§ **What you should do**:
Could you restate word for word only the lines below from the one holding "cyan star: (332, 246) -> (792, 516), moved" to the one holding "cyan arrow: (63, 866)", inclusive, and leave out the pictures?

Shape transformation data
▽

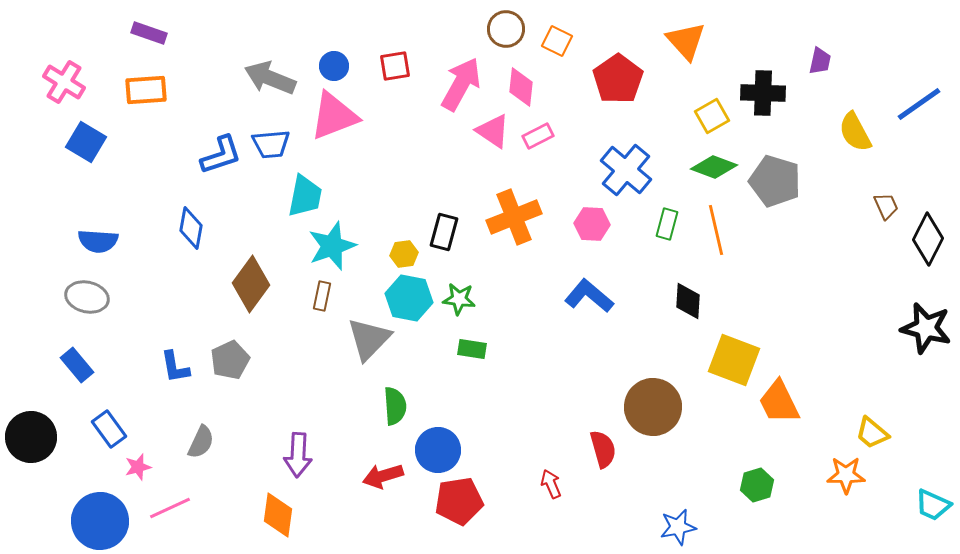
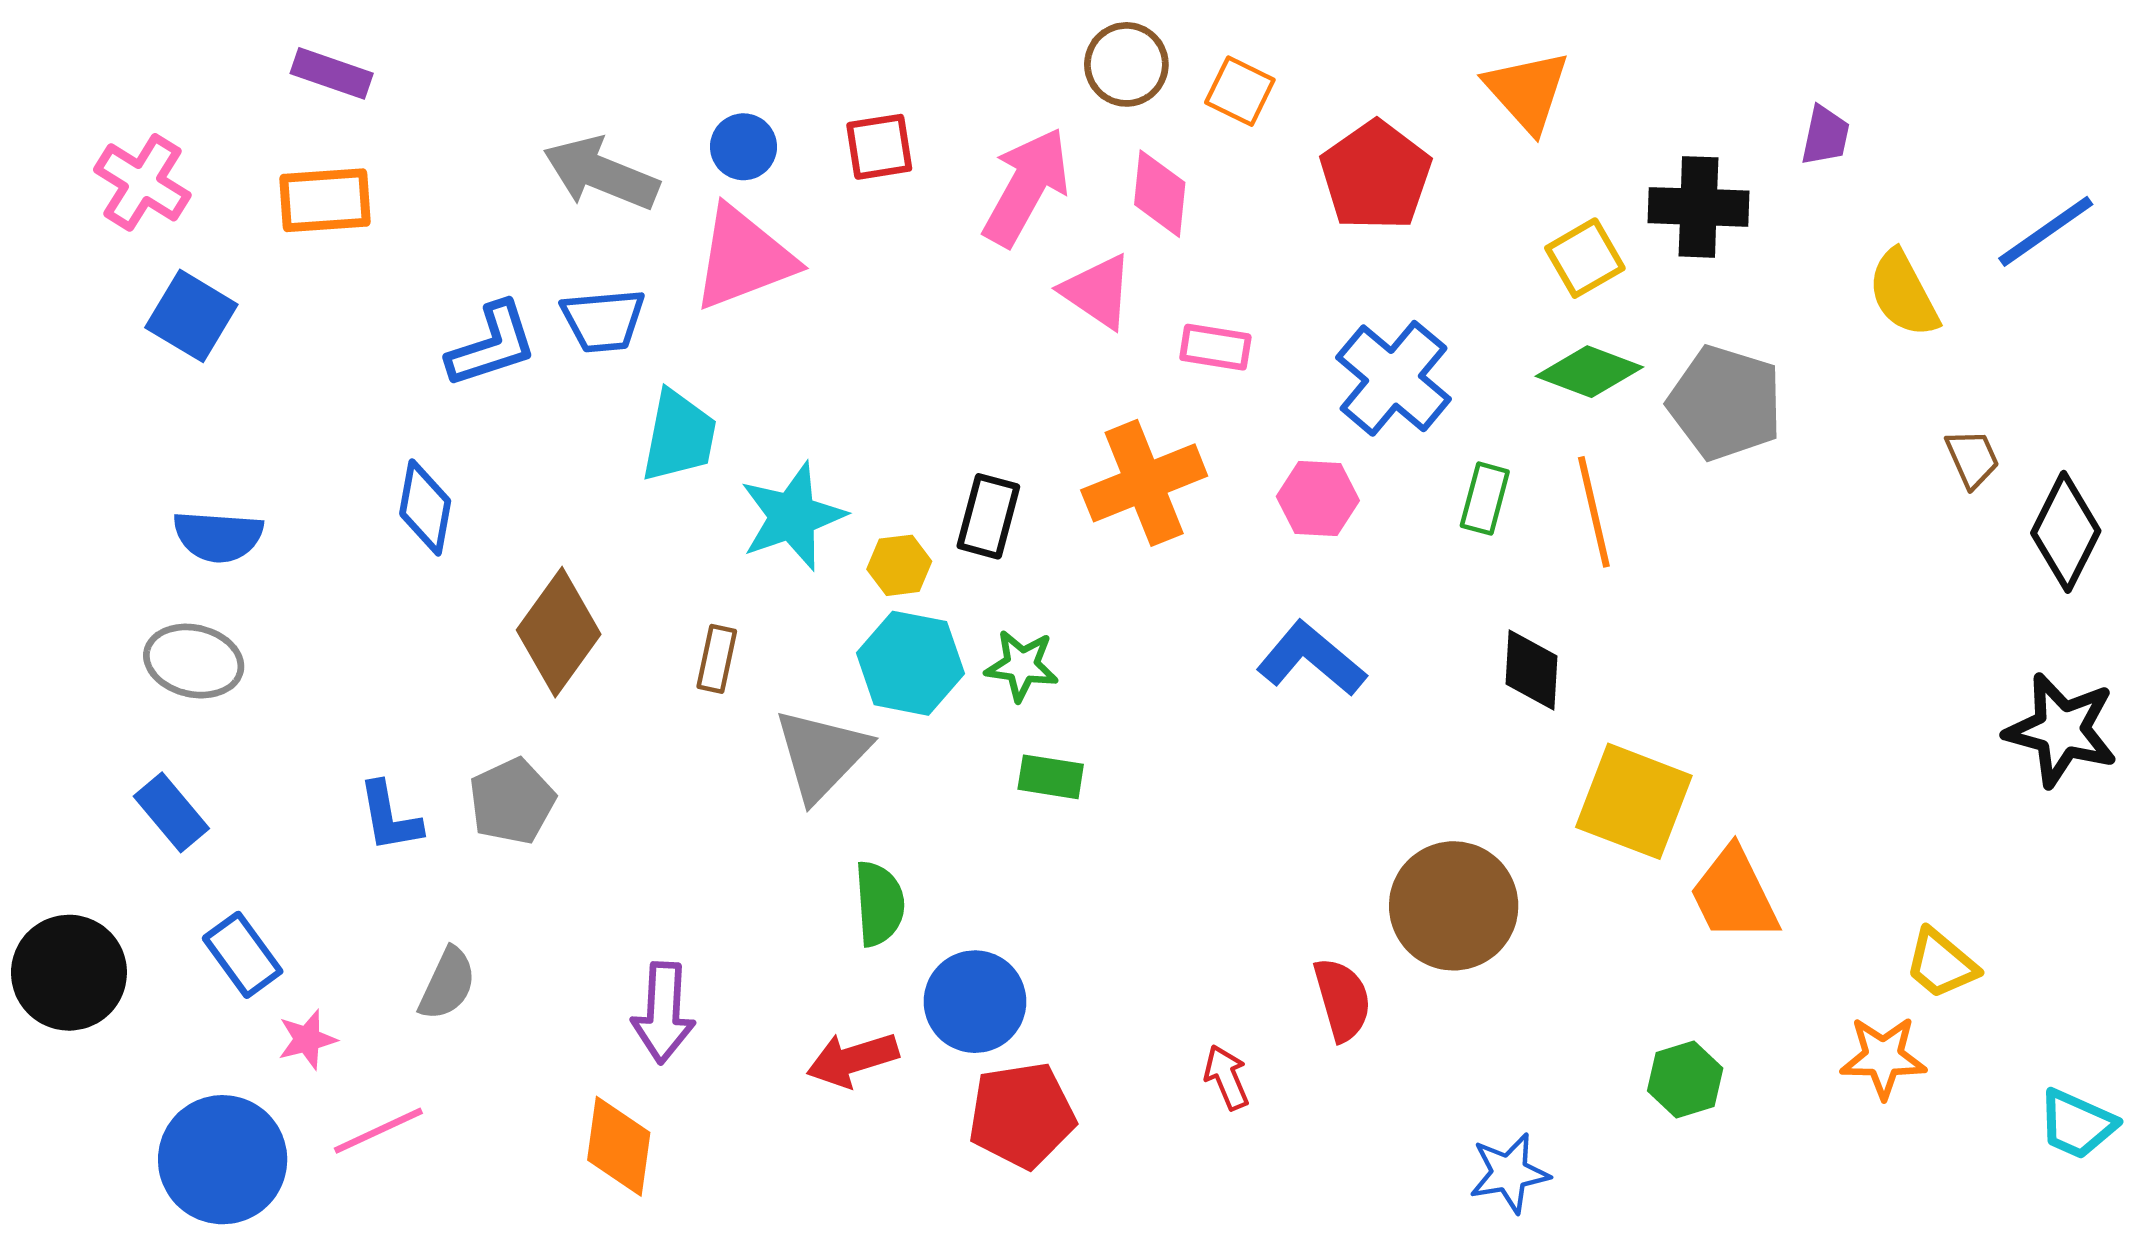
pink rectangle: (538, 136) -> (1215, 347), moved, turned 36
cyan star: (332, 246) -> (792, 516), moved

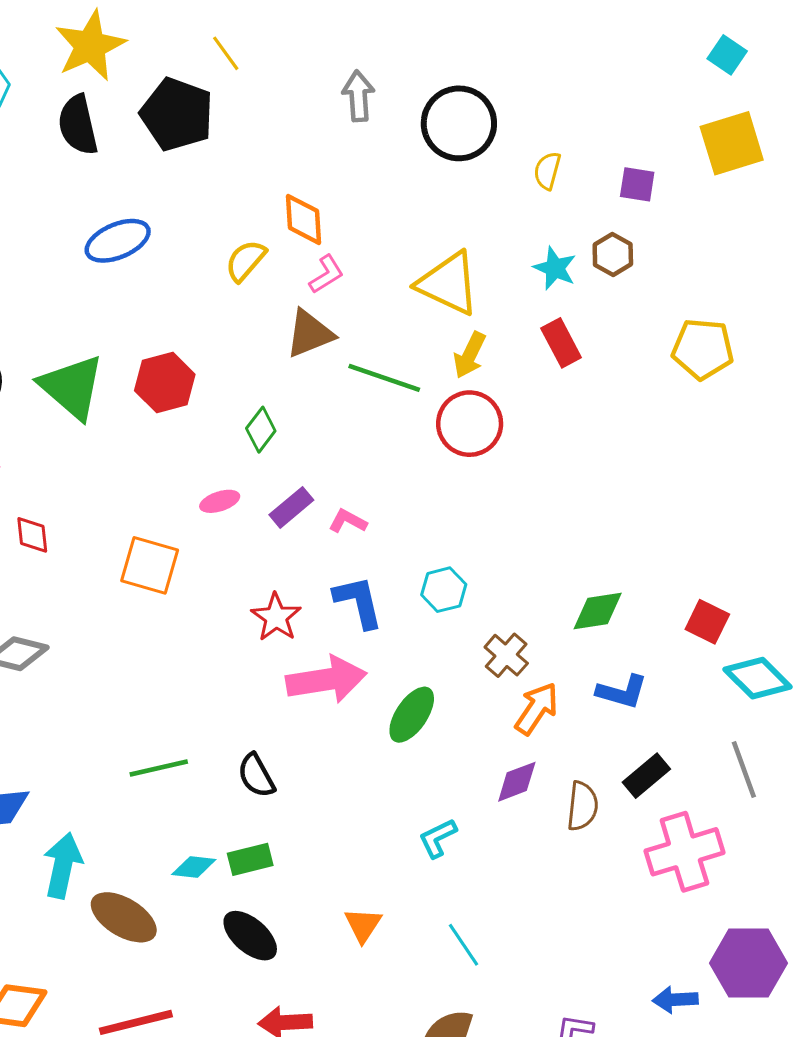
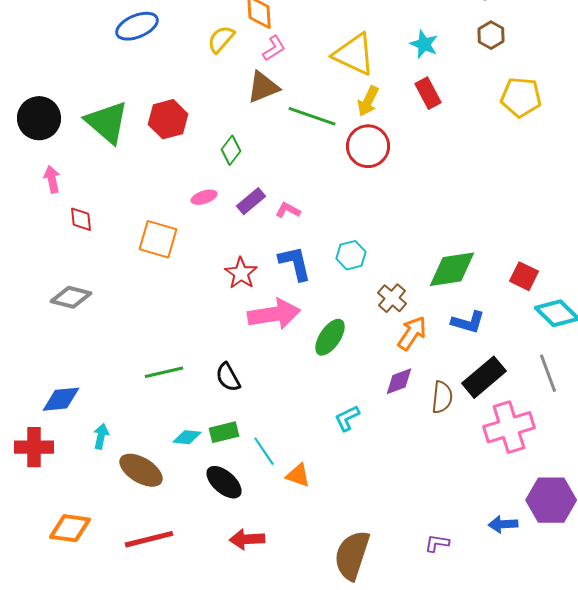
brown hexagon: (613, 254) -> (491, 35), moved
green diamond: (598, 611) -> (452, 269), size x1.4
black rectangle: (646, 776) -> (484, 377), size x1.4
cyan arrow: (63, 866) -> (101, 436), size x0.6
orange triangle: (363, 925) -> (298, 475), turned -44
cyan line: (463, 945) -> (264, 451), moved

△

§ **Response**:
cyan star: (332, 246) -> (792, 516), moved

brown hexagon: (613, 254) -> (491, 35), moved
green diamond: (598, 611) -> (452, 269), size x1.4
black rectangle: (646, 776) -> (484, 377), size x1.4
cyan arrow: (63, 866) -> (101, 436), size x0.6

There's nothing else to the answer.